Brief: Exact copy, no pictures: repeat the data that follows.

(Scene comparison data)
....................

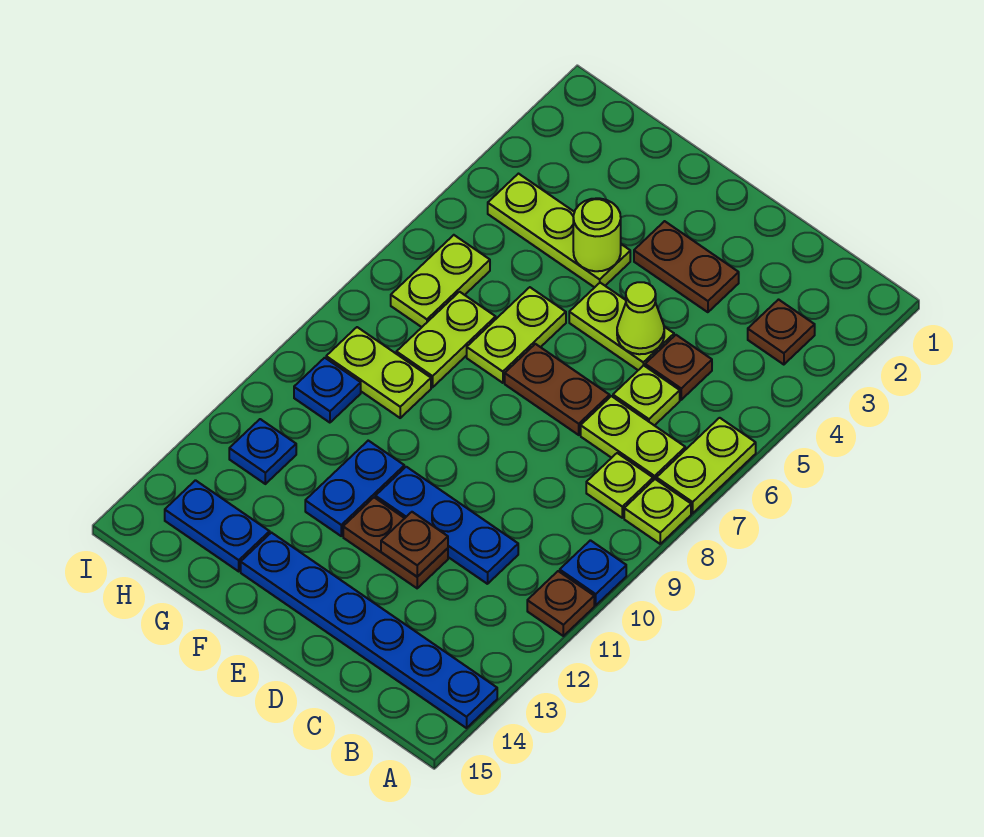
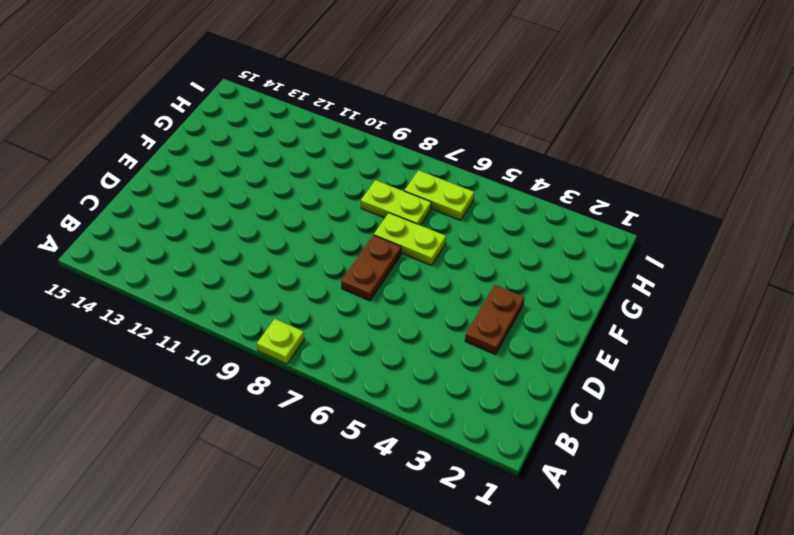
none -> lime plate A6:A7 level 1
none -> blue plate A10 level 1
none -> brown plate A11 level 1

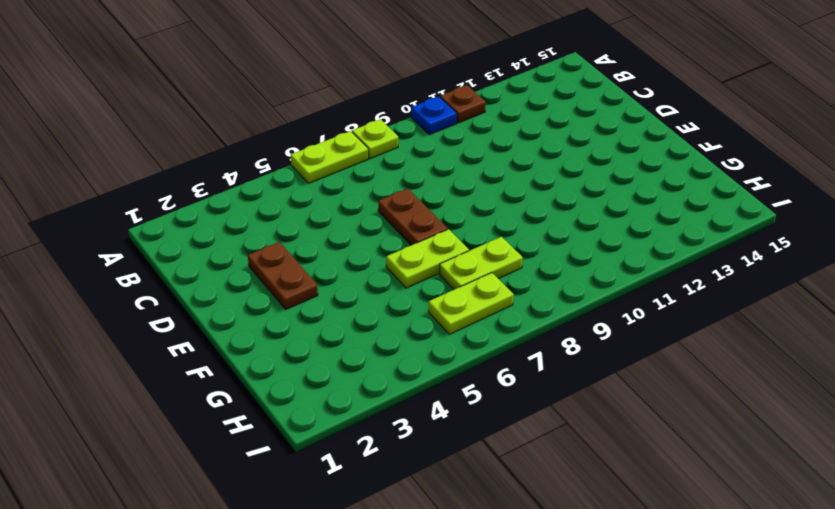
none -> blue plate A14:F14 level 1
none -> brown plate B3 level 1
none -> lime plate B7:C7 level 1

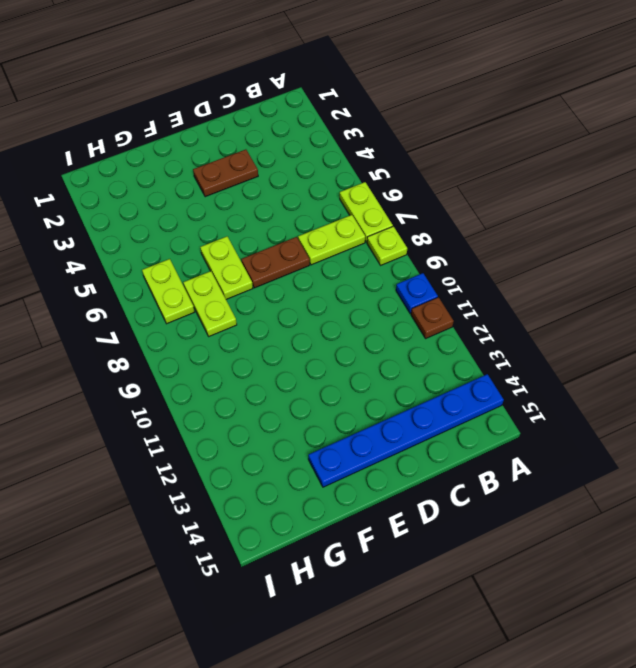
none -> brown plate B3 level 1
none -> lime plate B8 level 1
none -> brown plate C5 level 1

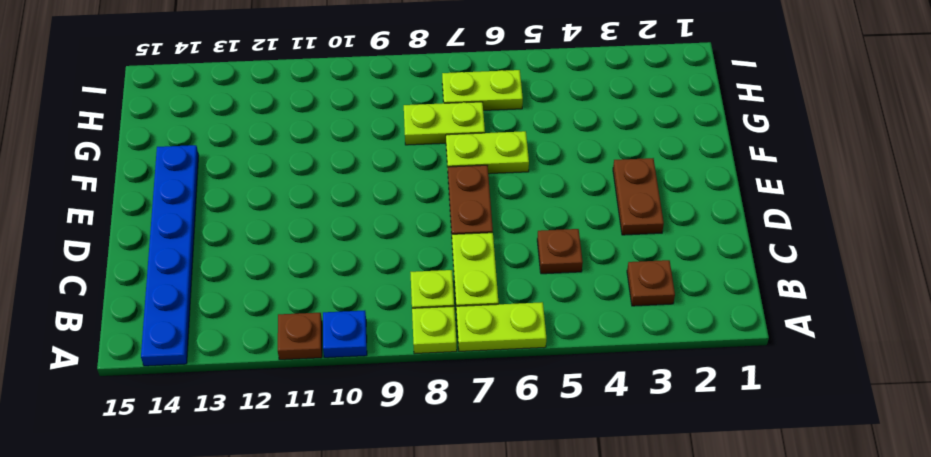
none -> lime plate C6 level 1
none -> blue plate C11:E11 level 1
none -> lime plate D5:E5 level 1

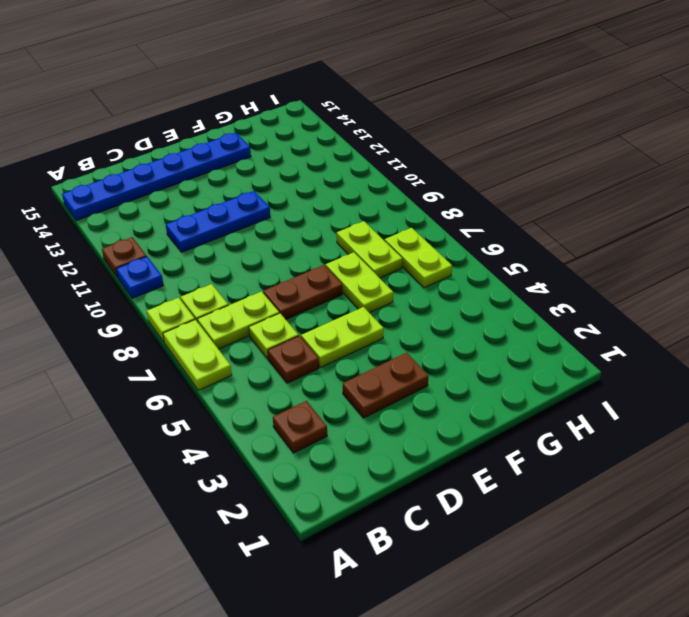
none -> brown plate D12:E12 level 1
none -> lime plate F4:H4 level 1
none -> blue plate F11:F12 level 1

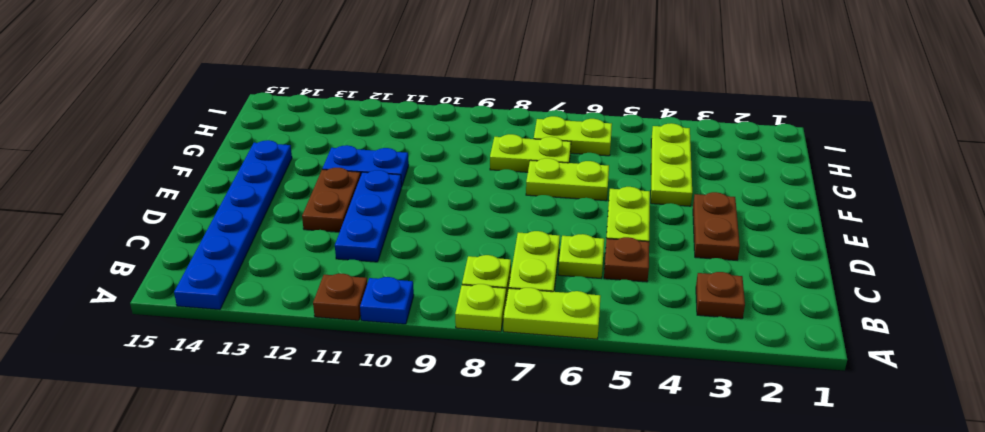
none -> brown plate D7:E7 level 1
none -> lime plate G9:H9 level 1
none -> blue plate G14:H14 level 1

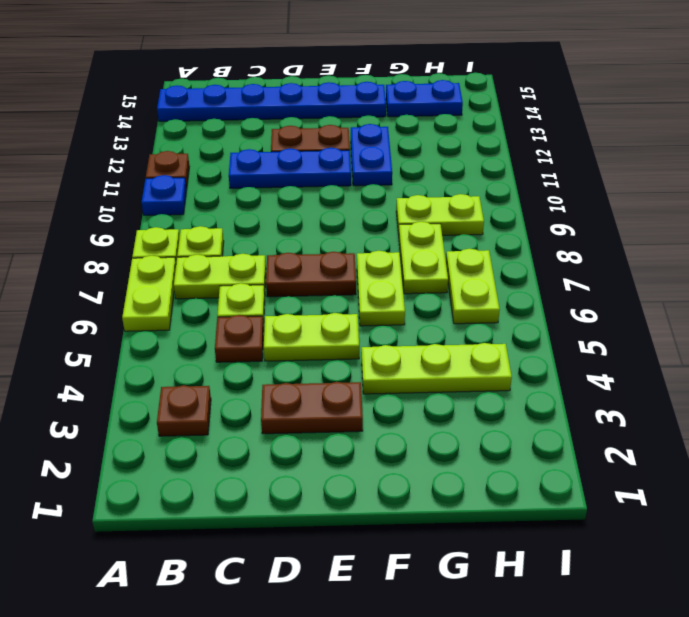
none -> blue plate H10 level 1
none -> blue plate H12 level 1
none -> lime cone D5 level 2

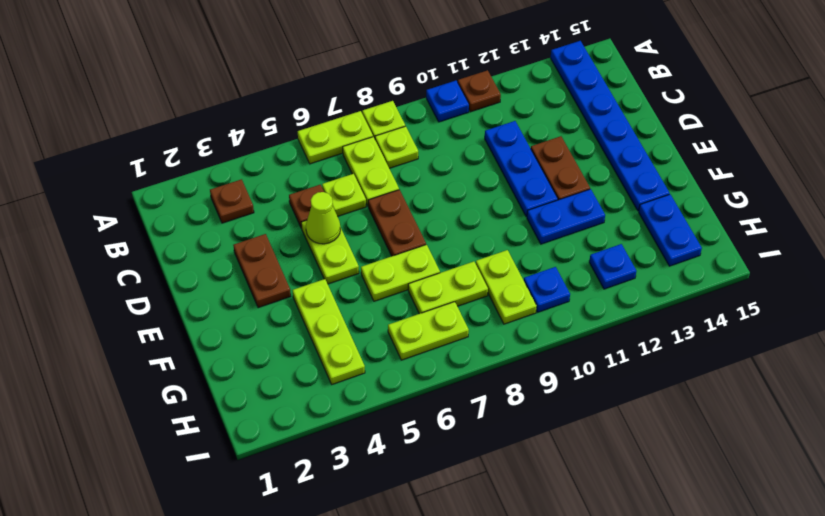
none -> brown plate D12 level 2
none -> lime round brick F4 level 2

....................

Expected answer:
none -> lime plate A6:A7 level 1
none -> blue plate A10 level 1
none -> brown plate A11 level 1

none -> blue plate A14:F14 level 1
none -> brown plate B3 level 1
none -> lime plate B7:C7 level 1

none -> brown plate B3 level 1
none -> lime plate B8 level 1
none -> brown plate C5 level 1

none -> lime plate C6 level 1
none -> blue plate C11:E11 level 1
none -> lime plate D5:E5 level 1

none -> brown plate D12:E12 level 1
none -> lime plate F4:H4 level 1
none -> blue plate F11:F12 level 1

none -> brown plate D7:E7 level 1
none -> lime plate G9:H9 level 1
none -> blue plate G14:H14 level 1

none -> blue plate H10 level 1
none -> blue plate H12 level 1
none -> lime cone D5 level 2

none -> brown plate D12 level 2
none -> lime round brick F4 level 2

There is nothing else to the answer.